- _Data records_:
-------------------------

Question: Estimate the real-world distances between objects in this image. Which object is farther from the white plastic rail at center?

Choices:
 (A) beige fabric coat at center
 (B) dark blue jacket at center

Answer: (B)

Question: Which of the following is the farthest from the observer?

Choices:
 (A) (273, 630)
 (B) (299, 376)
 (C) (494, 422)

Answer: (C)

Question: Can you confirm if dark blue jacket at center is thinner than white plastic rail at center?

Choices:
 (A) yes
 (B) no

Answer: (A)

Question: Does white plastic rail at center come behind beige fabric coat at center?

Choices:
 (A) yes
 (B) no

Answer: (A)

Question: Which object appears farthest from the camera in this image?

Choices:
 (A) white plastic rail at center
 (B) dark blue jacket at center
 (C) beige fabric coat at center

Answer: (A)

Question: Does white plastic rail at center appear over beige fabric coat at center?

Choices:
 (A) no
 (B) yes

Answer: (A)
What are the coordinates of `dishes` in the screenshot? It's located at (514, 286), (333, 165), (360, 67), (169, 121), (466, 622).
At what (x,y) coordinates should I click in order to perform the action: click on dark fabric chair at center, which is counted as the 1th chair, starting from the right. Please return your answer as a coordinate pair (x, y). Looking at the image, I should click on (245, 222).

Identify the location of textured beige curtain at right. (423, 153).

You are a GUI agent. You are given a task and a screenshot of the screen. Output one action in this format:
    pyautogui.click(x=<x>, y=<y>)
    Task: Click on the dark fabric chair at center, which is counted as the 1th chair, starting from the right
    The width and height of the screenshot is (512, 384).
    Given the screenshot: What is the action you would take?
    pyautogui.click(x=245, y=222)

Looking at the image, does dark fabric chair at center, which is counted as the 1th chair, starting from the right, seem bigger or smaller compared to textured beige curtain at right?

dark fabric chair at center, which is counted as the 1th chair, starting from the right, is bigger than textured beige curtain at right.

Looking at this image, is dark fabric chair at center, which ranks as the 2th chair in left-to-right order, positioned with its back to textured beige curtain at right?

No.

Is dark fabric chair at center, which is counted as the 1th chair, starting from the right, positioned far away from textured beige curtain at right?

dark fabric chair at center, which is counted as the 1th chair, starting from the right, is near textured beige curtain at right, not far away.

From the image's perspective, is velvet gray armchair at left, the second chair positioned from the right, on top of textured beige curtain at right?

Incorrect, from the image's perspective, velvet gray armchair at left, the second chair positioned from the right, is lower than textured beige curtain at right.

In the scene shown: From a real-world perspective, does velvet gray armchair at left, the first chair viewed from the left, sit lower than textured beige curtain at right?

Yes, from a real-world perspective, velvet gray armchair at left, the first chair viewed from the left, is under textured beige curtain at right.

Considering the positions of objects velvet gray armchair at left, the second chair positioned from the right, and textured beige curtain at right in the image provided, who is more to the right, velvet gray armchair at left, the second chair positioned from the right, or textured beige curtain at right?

-------------------------

- _Task directions_:
Turn everything from the line containing "Answer: (B)" down to the line containing "Identify the location", both included, into a numbered list with the blank lines left out.

- _Result for this exercise_:
1. Answer: (B)
2. Question: Which of the following is the farthest from the observer?
3. Choices:
4.  (A) (273, 630)
5.  (B) (299, 376)
6.  (C) (494, 422)
7. Answer: (C)
8. Question: Can you confirm if dark blue jacket at center is thinner than white plastic rail at center?
9. Choices:
10.  (A) yes
11.  (B) no
12. Answer: (A)
13. Question: Does white plastic rail at center come behind beige fabric coat at center?
14. Choices:
15.  (A) yes
16.  (B) no
17. Answer: (A)
18. Question: Which object appears farthest from the camera in this image?
19. Choices:
20.  (A) white plastic rail at center
21.  (B) dark blue jacket at center
22.  (C) beige fabric coat at center
23. Answer: (A)
24. Question: Does white plastic rail at center appear over beige fabric coat at center?
25. Choices:
26.  (A) no
27.  (B) yes
28. Answer: (A)
29. What are the coordinates of `dishes` in the screenshot? It's located at (514, 286), (333, 165), (360, 67), (169, 121), (466, 622).
30. At what (x,y) coordinates should I click in order to perform the action: click on dark fabric chair at center, which is counted as the 1th chair, starting from the right. Please return your answer as a coordinate pair (x, y). Looking at the image, I should click on (245, 222).
31. Identify the location of textured beige curtain at right. (423, 153).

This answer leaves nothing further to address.